Records from a collection
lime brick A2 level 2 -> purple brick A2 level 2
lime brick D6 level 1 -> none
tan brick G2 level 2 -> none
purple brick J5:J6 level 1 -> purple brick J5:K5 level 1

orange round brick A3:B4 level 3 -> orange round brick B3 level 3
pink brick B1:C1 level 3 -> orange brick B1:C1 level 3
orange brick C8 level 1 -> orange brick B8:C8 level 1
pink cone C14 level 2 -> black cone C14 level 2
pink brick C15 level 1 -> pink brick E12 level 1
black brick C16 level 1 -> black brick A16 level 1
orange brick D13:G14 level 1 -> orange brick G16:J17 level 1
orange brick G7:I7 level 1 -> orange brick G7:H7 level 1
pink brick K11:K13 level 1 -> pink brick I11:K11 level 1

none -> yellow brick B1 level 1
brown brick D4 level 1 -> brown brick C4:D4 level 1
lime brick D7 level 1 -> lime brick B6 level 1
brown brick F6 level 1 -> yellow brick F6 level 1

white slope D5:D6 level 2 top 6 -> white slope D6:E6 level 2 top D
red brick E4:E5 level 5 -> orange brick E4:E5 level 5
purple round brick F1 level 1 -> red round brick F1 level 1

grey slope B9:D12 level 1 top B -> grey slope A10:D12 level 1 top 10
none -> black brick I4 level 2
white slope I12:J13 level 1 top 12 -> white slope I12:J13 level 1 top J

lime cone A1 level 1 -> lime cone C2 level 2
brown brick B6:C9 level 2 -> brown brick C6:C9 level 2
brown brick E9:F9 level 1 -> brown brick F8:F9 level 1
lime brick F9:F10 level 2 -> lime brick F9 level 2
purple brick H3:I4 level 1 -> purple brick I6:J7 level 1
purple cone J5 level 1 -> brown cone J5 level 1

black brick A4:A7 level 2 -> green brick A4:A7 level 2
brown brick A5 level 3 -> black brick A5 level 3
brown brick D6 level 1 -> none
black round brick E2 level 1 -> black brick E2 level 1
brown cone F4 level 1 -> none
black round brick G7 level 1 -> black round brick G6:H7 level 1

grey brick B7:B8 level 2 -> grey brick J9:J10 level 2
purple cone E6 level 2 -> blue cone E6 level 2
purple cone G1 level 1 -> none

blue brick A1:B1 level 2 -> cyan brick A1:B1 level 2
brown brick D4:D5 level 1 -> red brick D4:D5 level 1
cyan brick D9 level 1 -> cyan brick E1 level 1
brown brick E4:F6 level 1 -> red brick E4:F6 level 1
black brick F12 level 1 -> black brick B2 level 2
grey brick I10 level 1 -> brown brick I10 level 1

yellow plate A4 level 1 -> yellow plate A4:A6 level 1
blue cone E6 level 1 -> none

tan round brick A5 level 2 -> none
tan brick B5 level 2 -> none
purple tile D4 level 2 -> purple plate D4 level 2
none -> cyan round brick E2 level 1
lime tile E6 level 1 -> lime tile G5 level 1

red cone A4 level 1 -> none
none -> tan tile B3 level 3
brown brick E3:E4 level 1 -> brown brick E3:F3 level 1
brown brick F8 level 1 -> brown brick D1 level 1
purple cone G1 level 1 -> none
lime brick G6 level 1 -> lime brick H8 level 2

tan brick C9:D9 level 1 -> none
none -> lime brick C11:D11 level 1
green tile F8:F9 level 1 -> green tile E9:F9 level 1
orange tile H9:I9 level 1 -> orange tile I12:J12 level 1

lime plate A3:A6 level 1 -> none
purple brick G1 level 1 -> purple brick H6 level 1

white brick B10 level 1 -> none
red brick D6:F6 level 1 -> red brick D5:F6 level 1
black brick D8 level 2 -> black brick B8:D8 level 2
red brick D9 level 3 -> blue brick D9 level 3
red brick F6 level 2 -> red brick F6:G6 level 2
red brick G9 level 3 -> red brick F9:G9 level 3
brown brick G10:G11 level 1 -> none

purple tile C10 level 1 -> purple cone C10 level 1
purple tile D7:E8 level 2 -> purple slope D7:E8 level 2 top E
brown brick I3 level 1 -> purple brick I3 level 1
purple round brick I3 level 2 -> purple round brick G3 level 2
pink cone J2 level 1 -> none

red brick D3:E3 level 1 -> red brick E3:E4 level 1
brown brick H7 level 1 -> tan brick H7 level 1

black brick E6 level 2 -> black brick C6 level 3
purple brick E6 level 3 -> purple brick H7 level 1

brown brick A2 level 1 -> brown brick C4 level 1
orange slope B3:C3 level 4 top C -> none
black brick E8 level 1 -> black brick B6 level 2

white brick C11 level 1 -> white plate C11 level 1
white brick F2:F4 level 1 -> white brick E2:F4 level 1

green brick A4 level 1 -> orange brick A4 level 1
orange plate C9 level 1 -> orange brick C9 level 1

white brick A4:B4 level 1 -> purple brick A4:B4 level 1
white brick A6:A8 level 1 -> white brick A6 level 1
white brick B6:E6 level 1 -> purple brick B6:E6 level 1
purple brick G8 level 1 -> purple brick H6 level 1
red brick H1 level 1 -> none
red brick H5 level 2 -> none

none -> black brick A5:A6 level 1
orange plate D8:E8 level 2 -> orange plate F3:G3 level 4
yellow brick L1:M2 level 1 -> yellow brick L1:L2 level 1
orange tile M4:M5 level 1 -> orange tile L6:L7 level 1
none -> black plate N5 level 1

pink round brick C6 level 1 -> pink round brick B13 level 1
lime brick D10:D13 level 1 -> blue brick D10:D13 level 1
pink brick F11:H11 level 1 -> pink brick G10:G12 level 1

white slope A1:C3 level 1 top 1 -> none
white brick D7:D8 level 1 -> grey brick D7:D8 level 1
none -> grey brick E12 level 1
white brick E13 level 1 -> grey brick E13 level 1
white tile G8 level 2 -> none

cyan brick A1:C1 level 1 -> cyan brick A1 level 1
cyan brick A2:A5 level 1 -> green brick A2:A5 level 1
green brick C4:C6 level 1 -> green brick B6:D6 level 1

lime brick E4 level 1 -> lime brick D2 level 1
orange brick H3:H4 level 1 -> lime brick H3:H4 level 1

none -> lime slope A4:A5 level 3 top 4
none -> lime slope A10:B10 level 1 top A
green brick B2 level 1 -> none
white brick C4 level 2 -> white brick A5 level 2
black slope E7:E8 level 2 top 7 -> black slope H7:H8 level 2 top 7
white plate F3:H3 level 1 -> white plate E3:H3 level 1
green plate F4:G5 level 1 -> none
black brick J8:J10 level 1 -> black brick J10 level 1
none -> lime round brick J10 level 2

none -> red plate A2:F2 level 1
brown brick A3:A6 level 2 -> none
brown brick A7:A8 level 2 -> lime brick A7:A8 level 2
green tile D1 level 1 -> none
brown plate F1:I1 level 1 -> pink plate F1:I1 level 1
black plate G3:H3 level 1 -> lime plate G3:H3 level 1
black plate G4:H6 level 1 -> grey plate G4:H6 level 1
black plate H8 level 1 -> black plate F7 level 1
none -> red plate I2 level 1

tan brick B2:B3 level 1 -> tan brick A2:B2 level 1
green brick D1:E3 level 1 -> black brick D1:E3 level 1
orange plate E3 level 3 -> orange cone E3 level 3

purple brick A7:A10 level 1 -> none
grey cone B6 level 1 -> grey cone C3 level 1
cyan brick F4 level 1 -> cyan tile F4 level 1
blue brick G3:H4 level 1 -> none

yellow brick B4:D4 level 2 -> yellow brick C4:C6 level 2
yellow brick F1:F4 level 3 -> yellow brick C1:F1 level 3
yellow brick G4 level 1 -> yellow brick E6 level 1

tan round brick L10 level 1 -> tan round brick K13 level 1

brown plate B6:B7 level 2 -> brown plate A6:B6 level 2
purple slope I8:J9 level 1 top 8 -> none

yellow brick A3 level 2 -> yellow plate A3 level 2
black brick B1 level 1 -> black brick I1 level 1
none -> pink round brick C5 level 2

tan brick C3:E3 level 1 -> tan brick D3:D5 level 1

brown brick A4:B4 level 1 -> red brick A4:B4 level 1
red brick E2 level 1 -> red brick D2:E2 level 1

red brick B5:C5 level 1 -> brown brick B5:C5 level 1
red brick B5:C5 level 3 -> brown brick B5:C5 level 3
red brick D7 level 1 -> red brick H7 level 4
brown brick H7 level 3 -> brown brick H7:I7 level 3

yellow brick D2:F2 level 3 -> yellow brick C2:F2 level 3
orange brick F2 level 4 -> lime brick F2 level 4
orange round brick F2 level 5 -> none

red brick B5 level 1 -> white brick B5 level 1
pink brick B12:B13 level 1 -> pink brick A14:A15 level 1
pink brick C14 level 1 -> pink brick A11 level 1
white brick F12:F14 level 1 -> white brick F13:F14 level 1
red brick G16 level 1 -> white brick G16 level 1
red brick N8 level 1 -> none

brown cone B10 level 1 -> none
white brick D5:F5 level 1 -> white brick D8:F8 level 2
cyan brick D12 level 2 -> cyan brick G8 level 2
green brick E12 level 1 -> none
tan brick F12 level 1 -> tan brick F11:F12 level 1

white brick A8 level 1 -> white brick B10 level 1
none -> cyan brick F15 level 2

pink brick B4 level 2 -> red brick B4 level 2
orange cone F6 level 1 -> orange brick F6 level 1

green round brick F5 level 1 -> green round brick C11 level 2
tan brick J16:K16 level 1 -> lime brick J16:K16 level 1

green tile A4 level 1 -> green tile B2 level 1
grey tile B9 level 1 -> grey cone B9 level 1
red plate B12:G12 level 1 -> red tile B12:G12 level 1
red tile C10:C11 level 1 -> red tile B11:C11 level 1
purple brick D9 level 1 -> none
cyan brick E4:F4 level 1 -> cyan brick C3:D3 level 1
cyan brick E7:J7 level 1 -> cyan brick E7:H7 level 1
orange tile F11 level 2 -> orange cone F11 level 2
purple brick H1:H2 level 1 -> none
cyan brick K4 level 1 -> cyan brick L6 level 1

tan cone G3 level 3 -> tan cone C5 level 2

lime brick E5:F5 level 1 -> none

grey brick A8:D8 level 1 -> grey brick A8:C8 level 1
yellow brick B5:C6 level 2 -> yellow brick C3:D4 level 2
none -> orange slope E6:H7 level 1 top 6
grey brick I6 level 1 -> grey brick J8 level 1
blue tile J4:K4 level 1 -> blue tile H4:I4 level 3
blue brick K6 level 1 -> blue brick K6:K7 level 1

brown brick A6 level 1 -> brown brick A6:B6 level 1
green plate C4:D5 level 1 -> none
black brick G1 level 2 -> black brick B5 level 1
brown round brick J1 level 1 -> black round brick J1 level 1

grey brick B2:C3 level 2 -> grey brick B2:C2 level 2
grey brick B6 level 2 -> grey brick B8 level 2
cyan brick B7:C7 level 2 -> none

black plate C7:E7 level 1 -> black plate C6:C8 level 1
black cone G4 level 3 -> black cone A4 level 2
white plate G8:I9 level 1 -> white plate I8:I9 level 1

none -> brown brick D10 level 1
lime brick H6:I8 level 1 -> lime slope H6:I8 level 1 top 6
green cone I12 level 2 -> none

● Task brief: Both the line containing "lime brick D6 level 1 -> none" and the line containing "lime brick F9:F10" belong in the answer. Print them and every line above that falls between them exactly, and no others.

● Result for this task:
lime brick D6 level 1 -> none
tan brick G2 level 2 -> none
purple brick J5:J6 level 1 -> purple brick J5:K5 level 1

orange round brick A3:B4 level 3 -> orange round brick B3 level 3
pink brick B1:C1 level 3 -> orange brick B1:C1 level 3
orange brick C8 level 1 -> orange brick B8:C8 level 1
pink cone C14 level 2 -> black cone C14 level 2
pink brick C15 level 1 -> pink brick E12 level 1
black brick C16 level 1 -> black brick A16 level 1
orange brick D13:G14 level 1 -> orange brick G16:J17 level 1
orange brick G7:I7 level 1 -> orange brick G7:H7 level 1
pink brick K11:K13 level 1 -> pink brick I11:K11 level 1

none -> yellow brick B1 level 1
brown brick D4 level 1 -> brown brick C4:D4 level 1
lime brick D7 level 1 -> lime brick B6 level 1
brown brick F6 level 1 -> yellow brick F6 level 1

white slope D5:D6 level 2 top 6 -> white slope D6:E6 level 2 top D
red brick E4:E5 level 5 -> orange brick E4:E5 level 5
purple round brick F1 level 1 -> red round brick F1 level 1

grey slope B9:D12 level 1 top B -> grey slope A10:D12 level 1 top 10
none -> black brick I4 level 2
white slope I12:J13 level 1 top 12 -> white slope I12:J13 level 1 top J

lime cone A1 level 1 -> lime cone C2 level 2
brown brick B6:C9 level 2 -> brown brick C6:C9 level 2
brown brick E9:F9 level 1 -> brown brick F8:F9 level 1
lime brick F9:F10 level 2 -> lime brick F9 level 2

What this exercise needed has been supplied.